-------- Extracted records

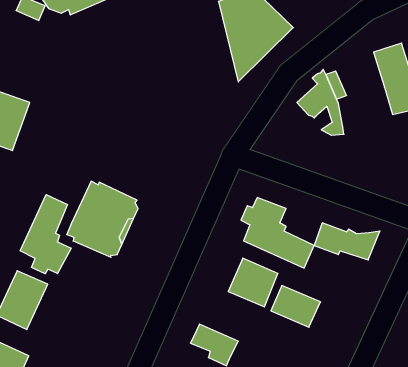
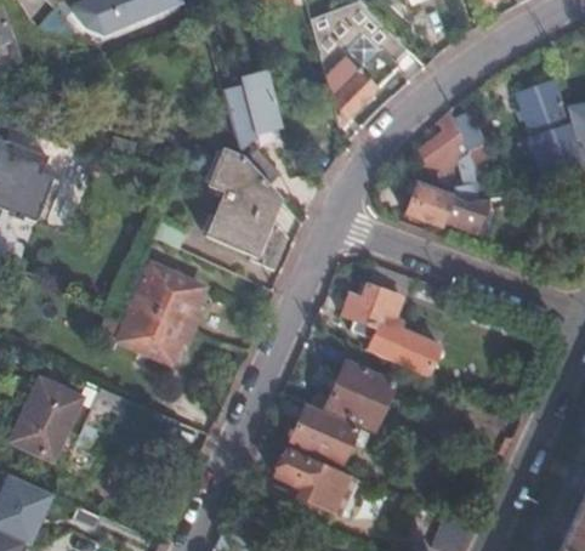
building: none -> [222,68,284,138]
building: none -> [208,150,279,255]
building: [20,195,71,274] -> none
building: [314,223,380,260] -> [407,183,495,233]
building: [271,286,321,327] -> [291,408,358,464]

----------------

Your goal →
What's needed is every line above, retyped exactly and free of pictures.

Solution →
building: none -> [222,68,284,138]
building: none -> [208,150,279,255]
building: [20,195,71,274] -> none
building: [314,223,380,260] -> [407,183,495,233]
building: [271,286,321,327] -> [291,408,358,464]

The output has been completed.